| PROBLEM REQUIREMENTS |
Only lines that contain the string "kozofemel" should be returned from the material below.

| AVAILABLE DATA |

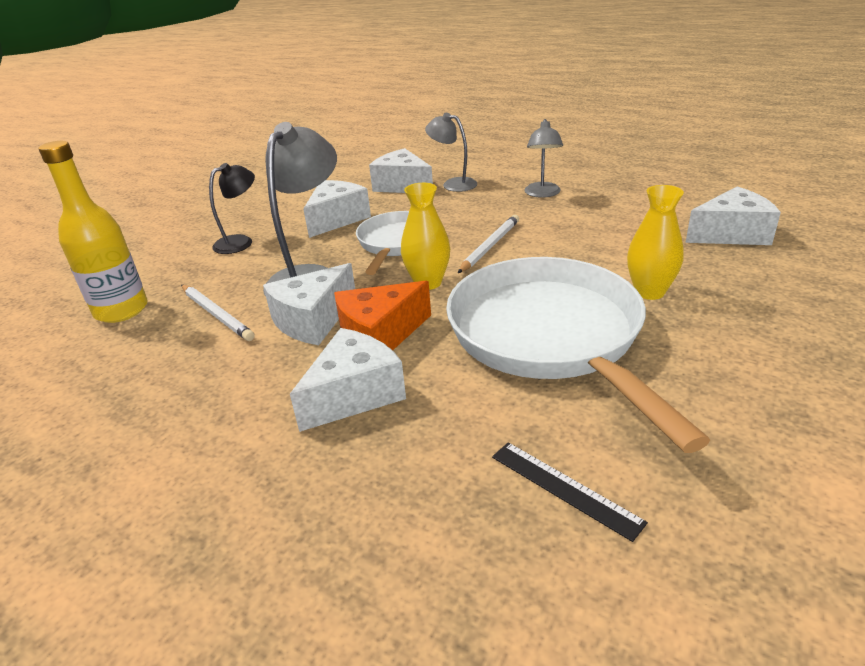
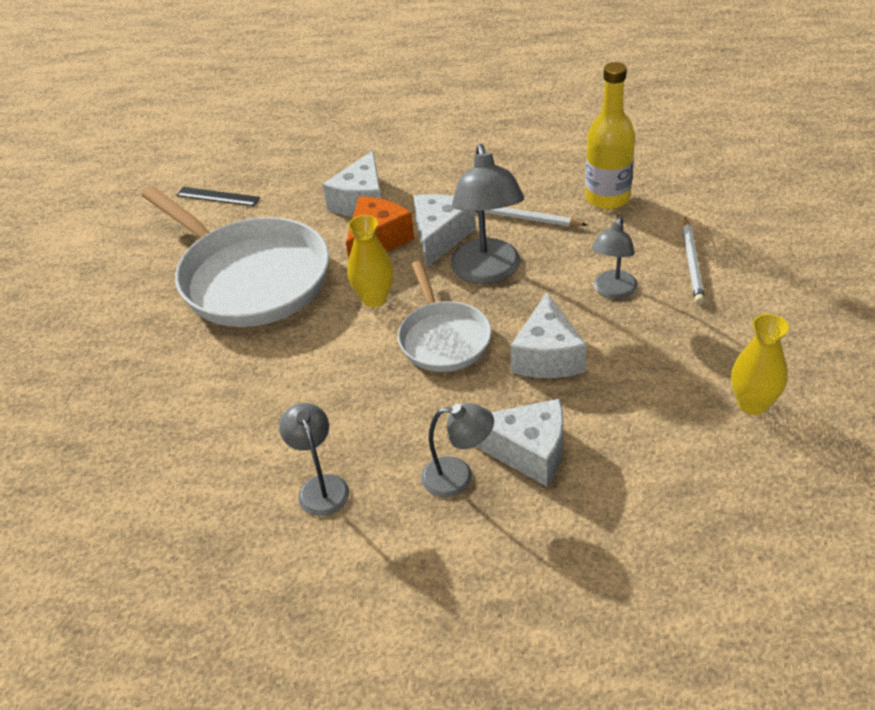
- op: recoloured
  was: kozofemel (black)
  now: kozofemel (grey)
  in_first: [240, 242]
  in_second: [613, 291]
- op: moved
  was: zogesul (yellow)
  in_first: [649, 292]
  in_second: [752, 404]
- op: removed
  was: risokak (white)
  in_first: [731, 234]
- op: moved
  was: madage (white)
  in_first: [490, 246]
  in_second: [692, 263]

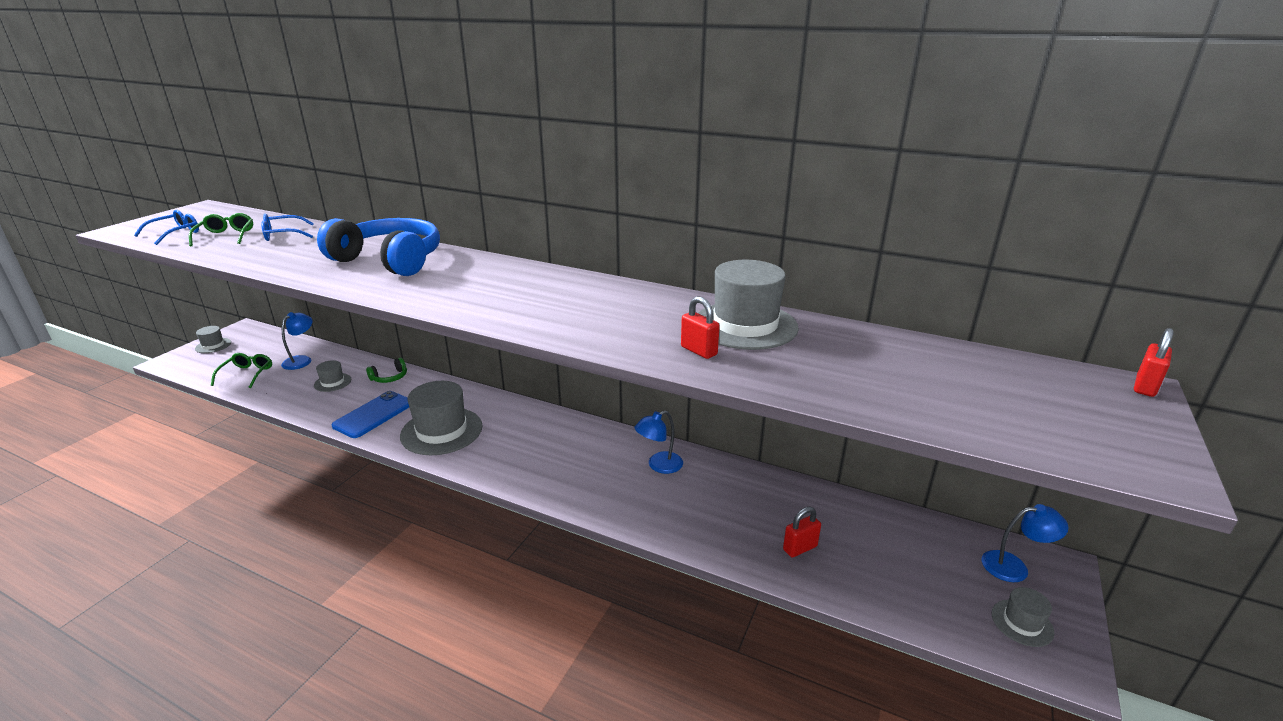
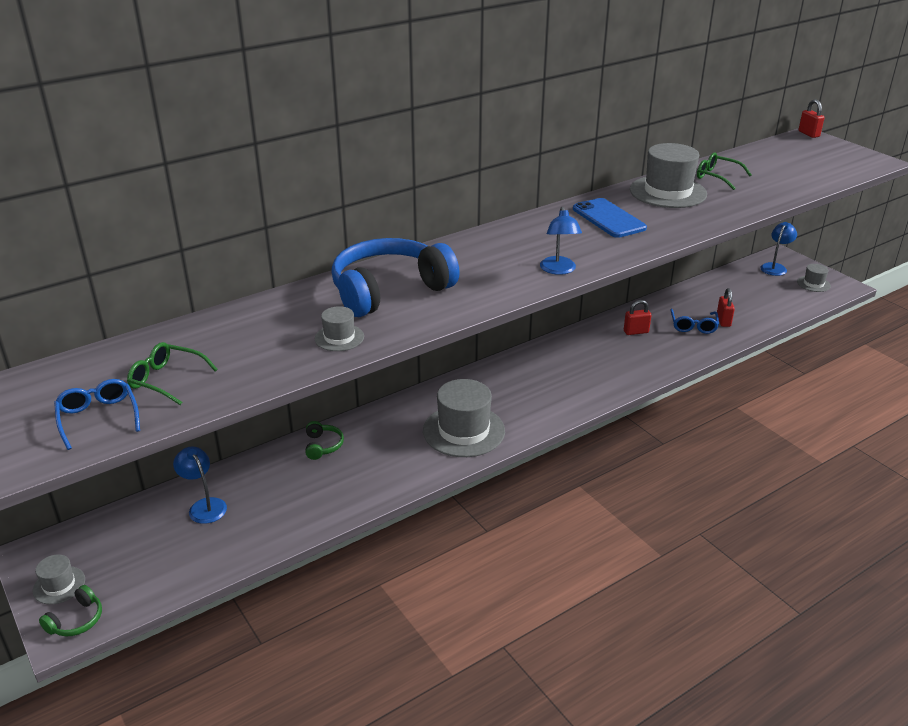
- op: moved
  was: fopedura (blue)
  in_first: [283, 235]
  in_second: [693, 326]
- op: moved
  was: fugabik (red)
  in_first: [699, 351]
  in_second: [636, 332]
- op: moved
  was: fopedura (green)
  in_first: [247, 374]
  in_second: [717, 177]
- op: moved
  was: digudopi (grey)
  in_first: [332, 382]
  in_second: [339, 337]
- op: moved
  was:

| YOUR SOLUTION |
  was: kozofemel (black)
  now: kozofemel (grey)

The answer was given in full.